THE PROBLEM: Images are to be excluded, and the rest of the data repeated exactly.

INFORMATION SUPPLIED:
*** Block opens ***
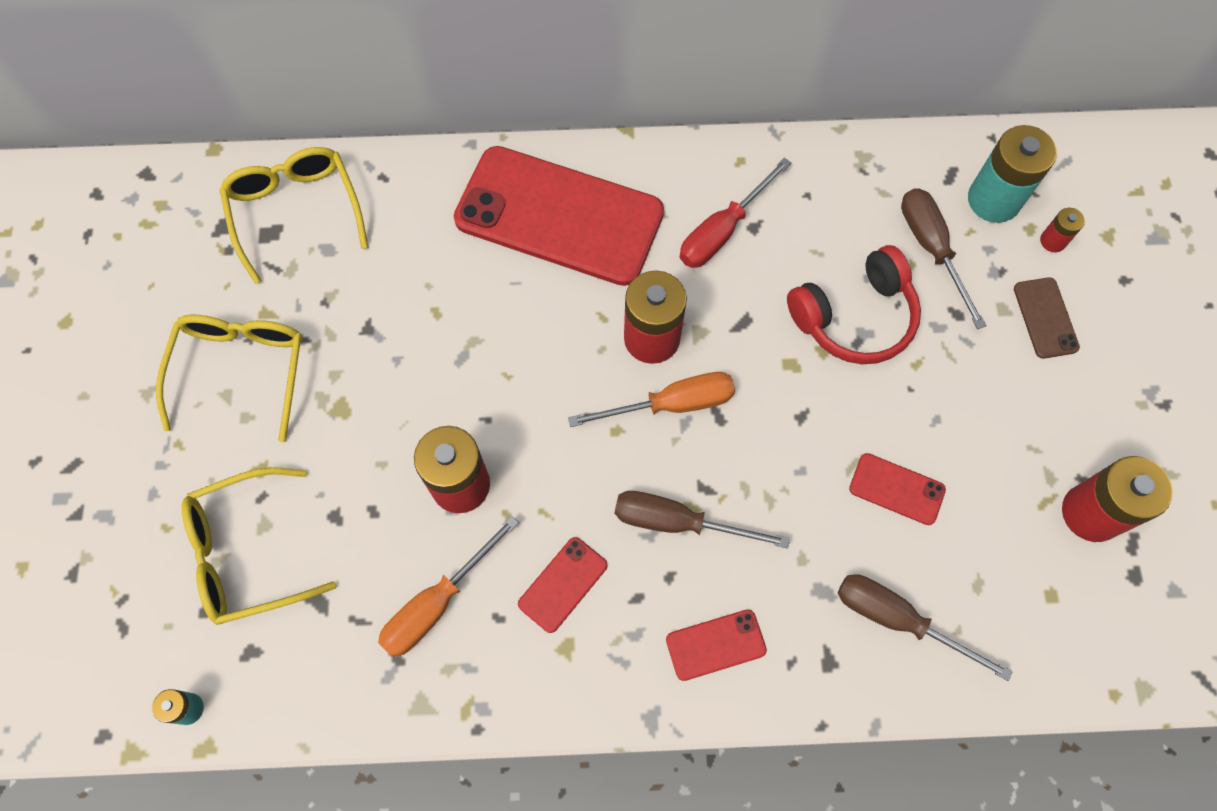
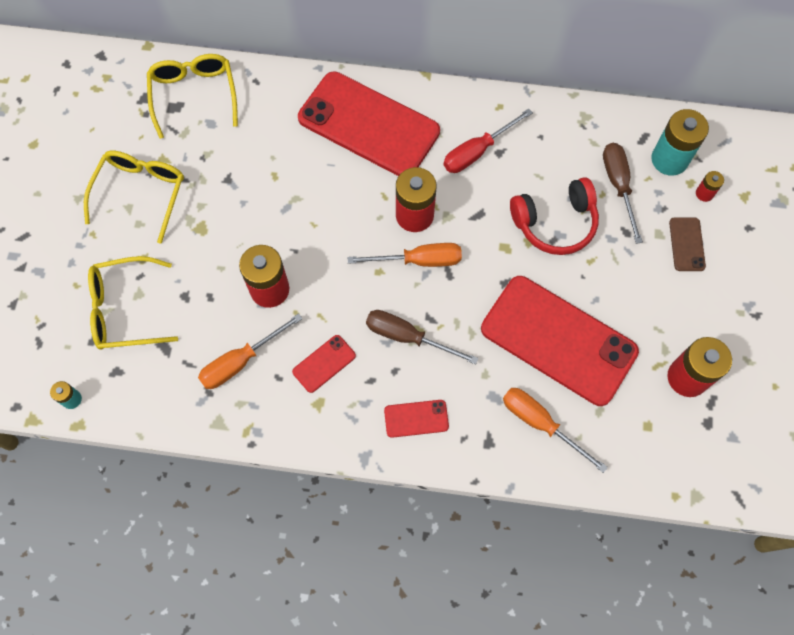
camera: 10 degrees right, 0 degrees up
(897, 489) = (558, 340): red phone -> red phone, size x2.42
(897, 619) = (540, 423): brown screwdriver -> orange screwdriver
*** Block closes ***
PROBLEM SOLUTION:
camera: 10 degrees right, 0 degrees up
(897, 489) = (558, 340): red phone -> red phone, size x2.42
(897, 619) = (540, 423): brown screwdriver -> orange screwdriver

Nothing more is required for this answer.